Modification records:
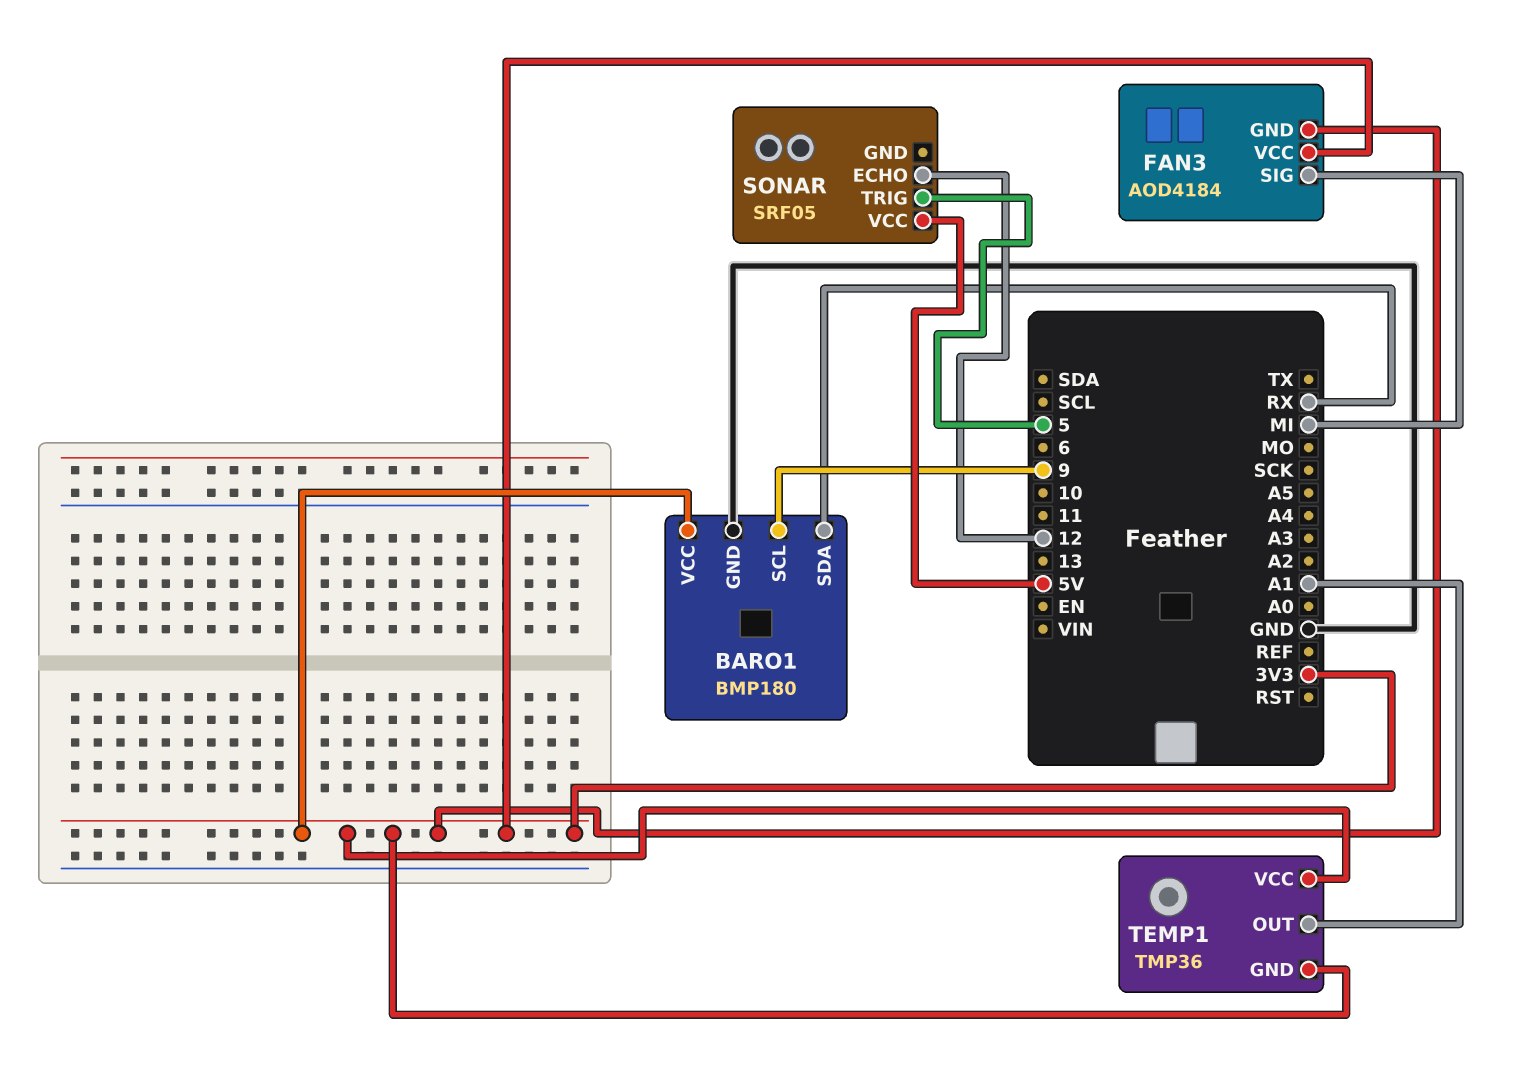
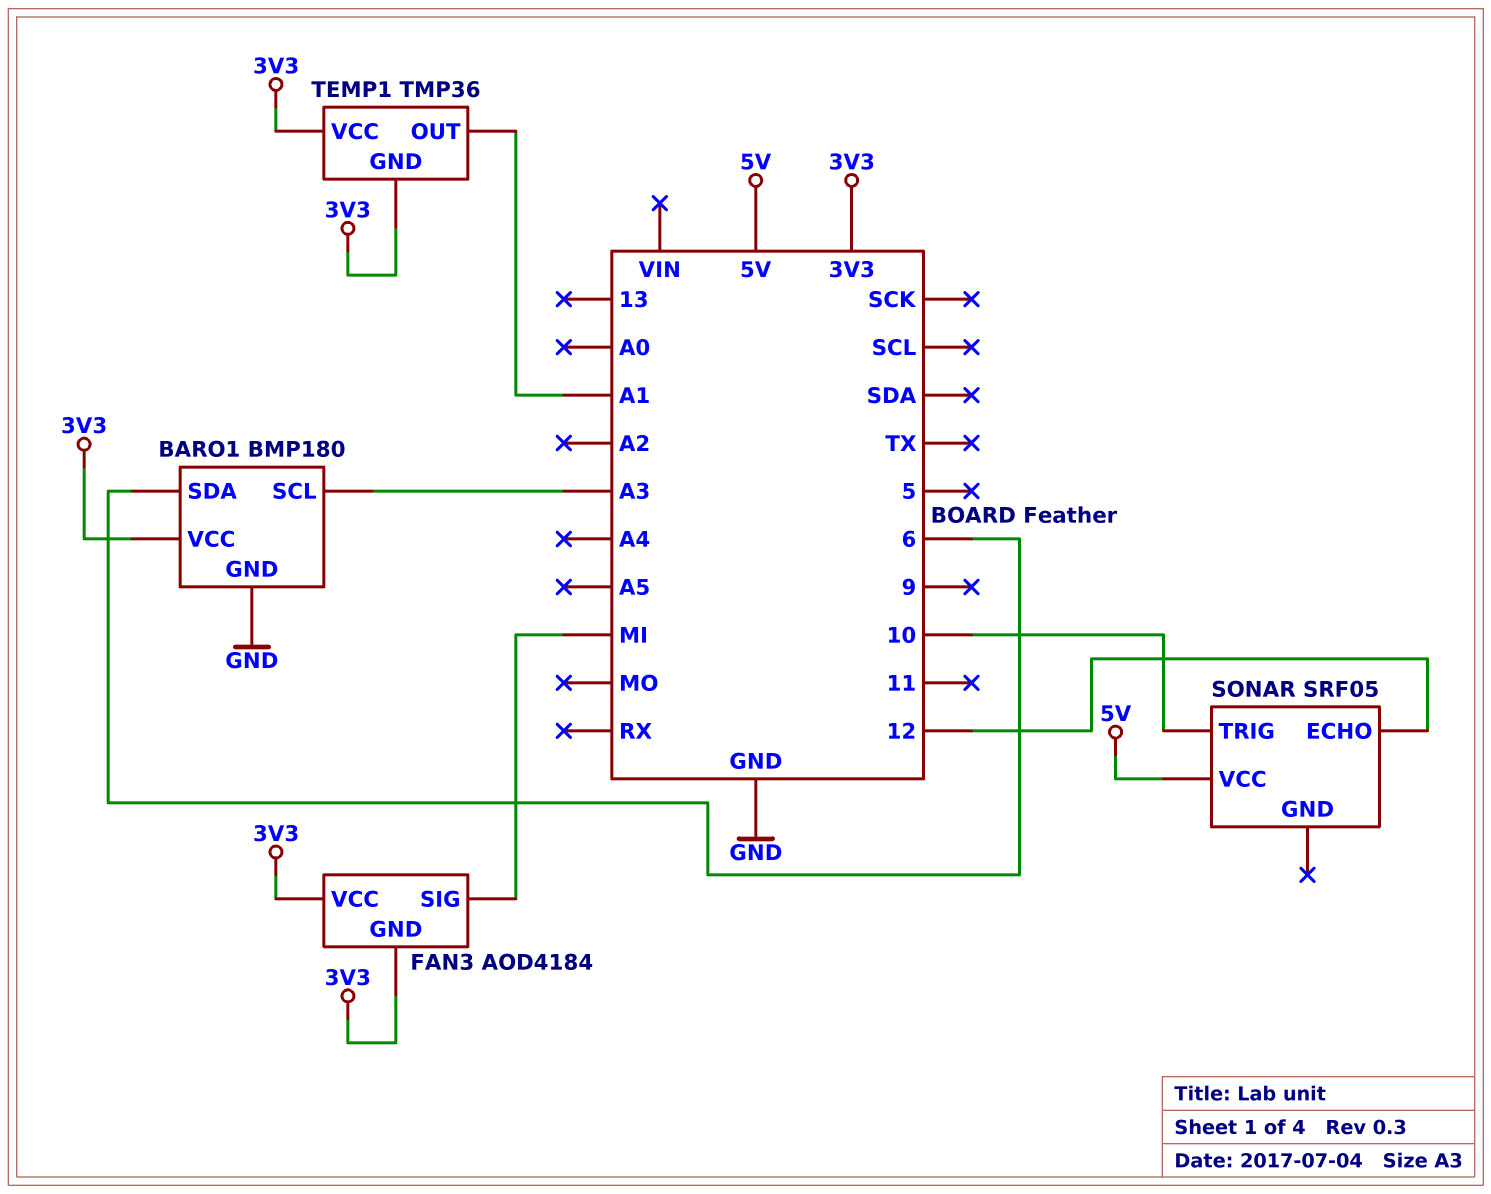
BARO1 pin SCL: 9 -> A3
BARO1 pin SDA: RX -> 6
SONAR pin TRIG: 5 -> 10

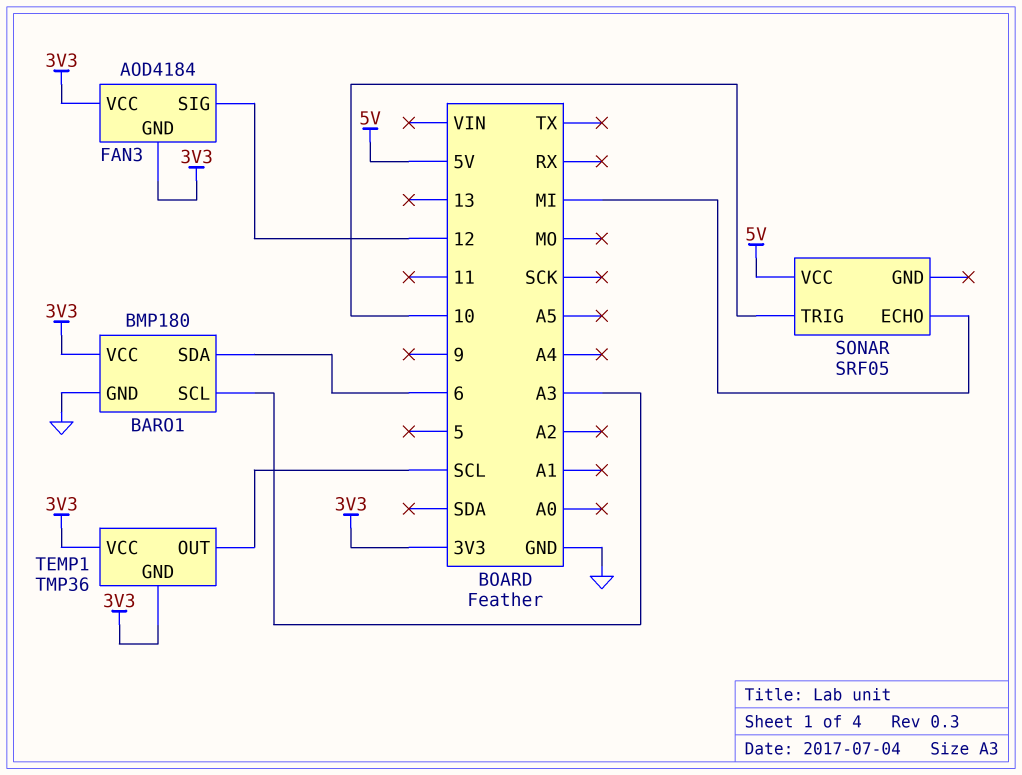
FAN3 pin SIG: MI -> 12
SONAR pin ECHO: 12 -> MI
TEMP1 pin OUT: A1 -> SCL

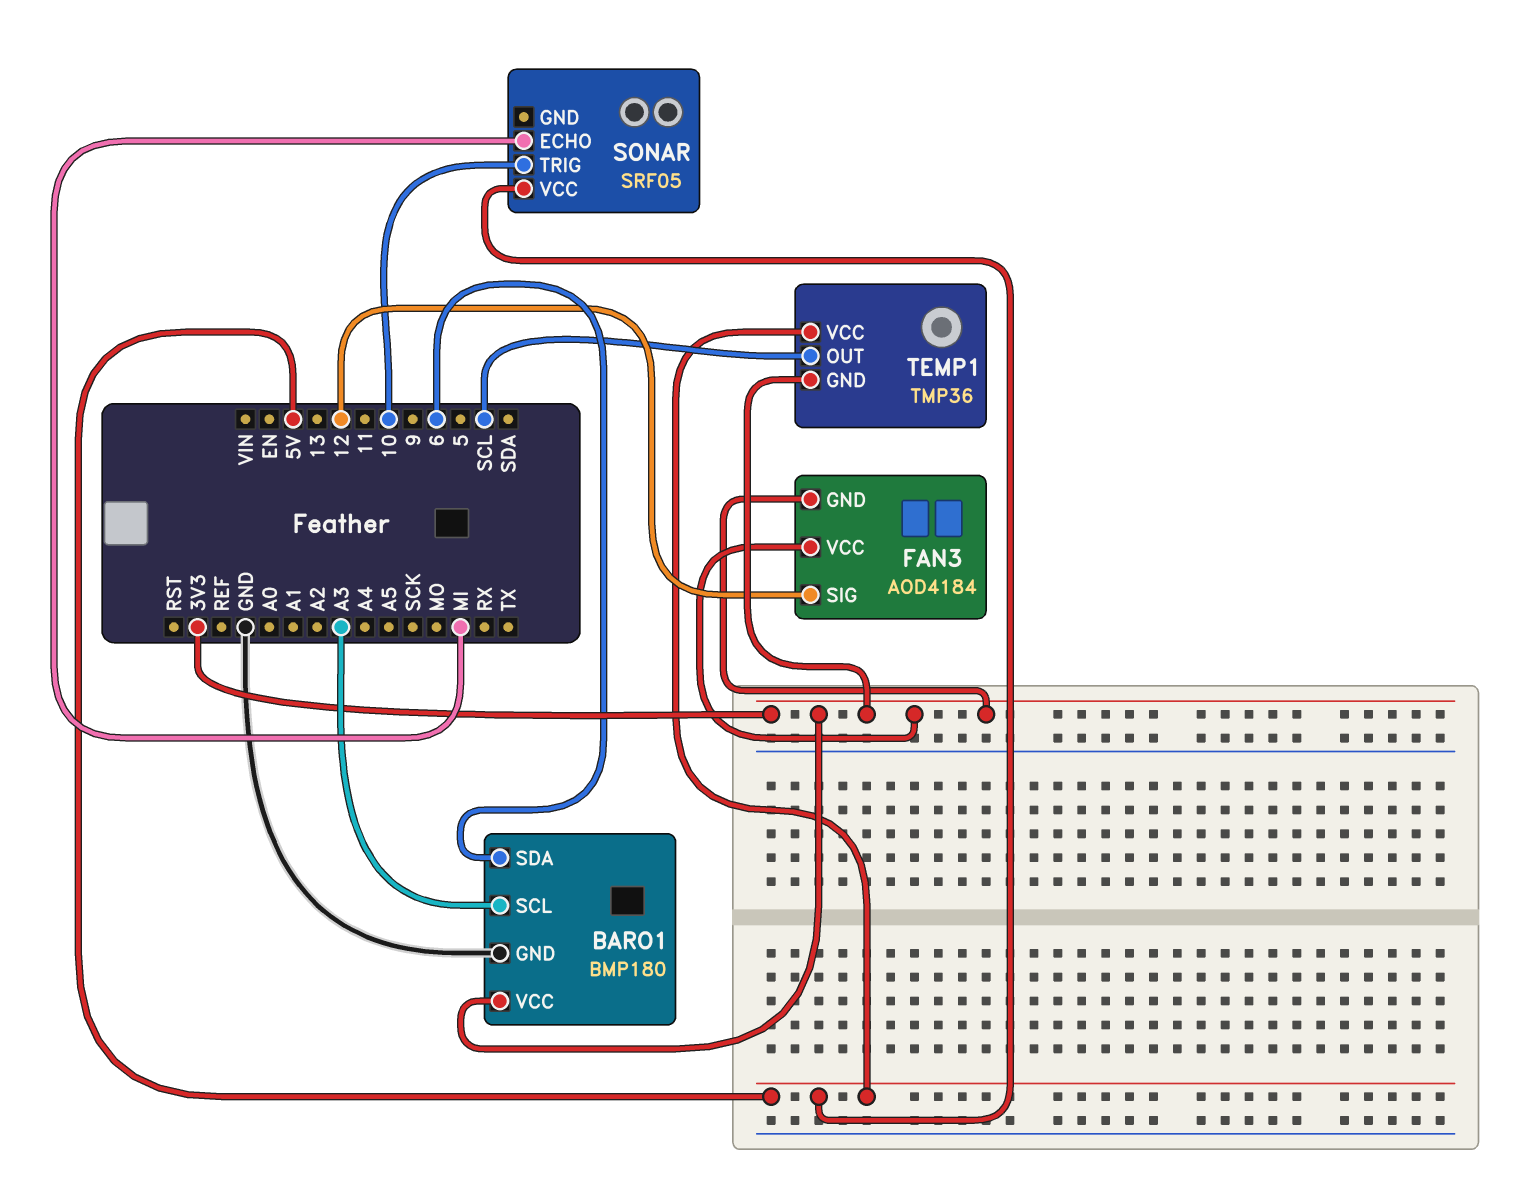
TEMP1 pin VCC: 3V3 -> 5V

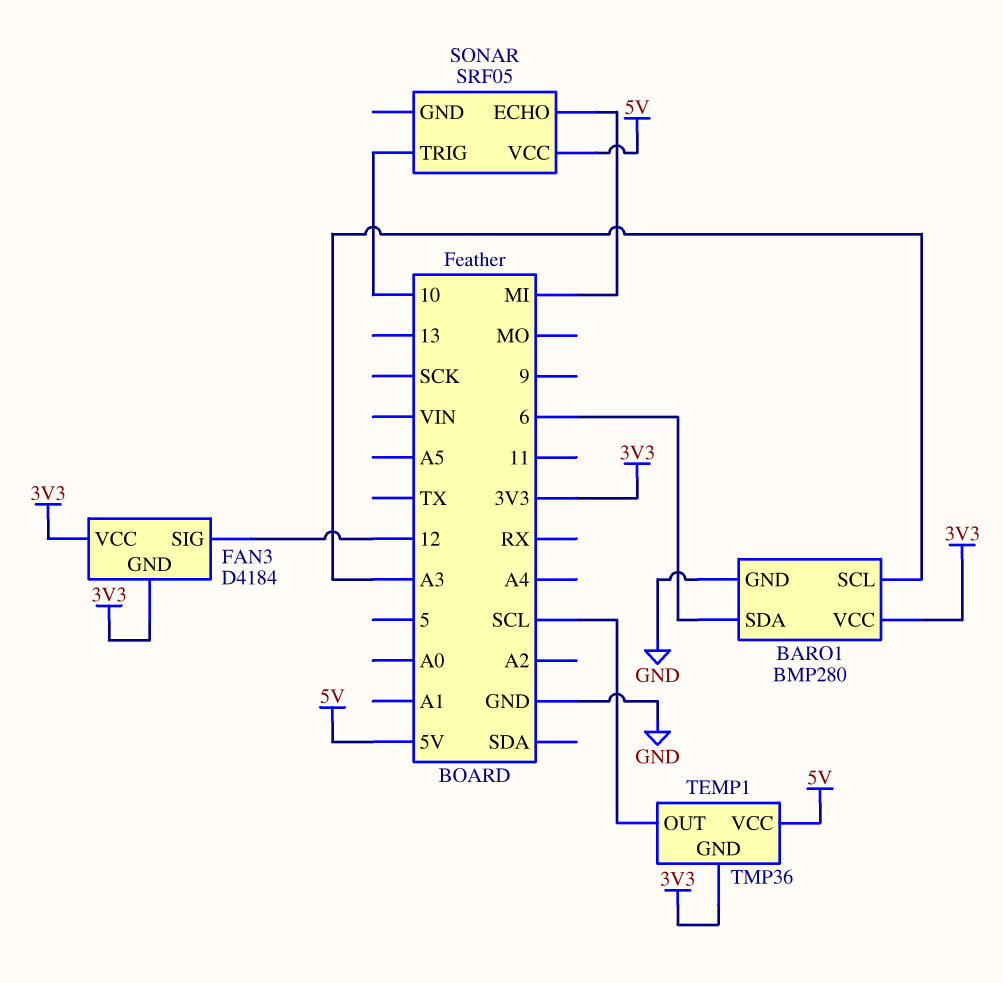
BARO1: BMP180 -> BMP280
FAN3: AOD4184 -> D4184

▸ PROBLEM TO SOLVE
Pictures stay out; the entries above are to be output exactly as given.

▸ RESPONSE FOR THIS EXERCISE
BARO1 pin SCL: 9 -> A3
BARO1 pin SDA: RX -> 6
SONAR pin TRIG: 5 -> 10

FAN3 pin SIG: MI -> 12
SONAR pin ECHO: 12 -> MI
TEMP1 pin OUT: A1 -> SCL

TEMP1 pin VCC: 3V3 -> 5V

BARO1: BMP180 -> BMP280
FAN3: AOD4184 -> D4184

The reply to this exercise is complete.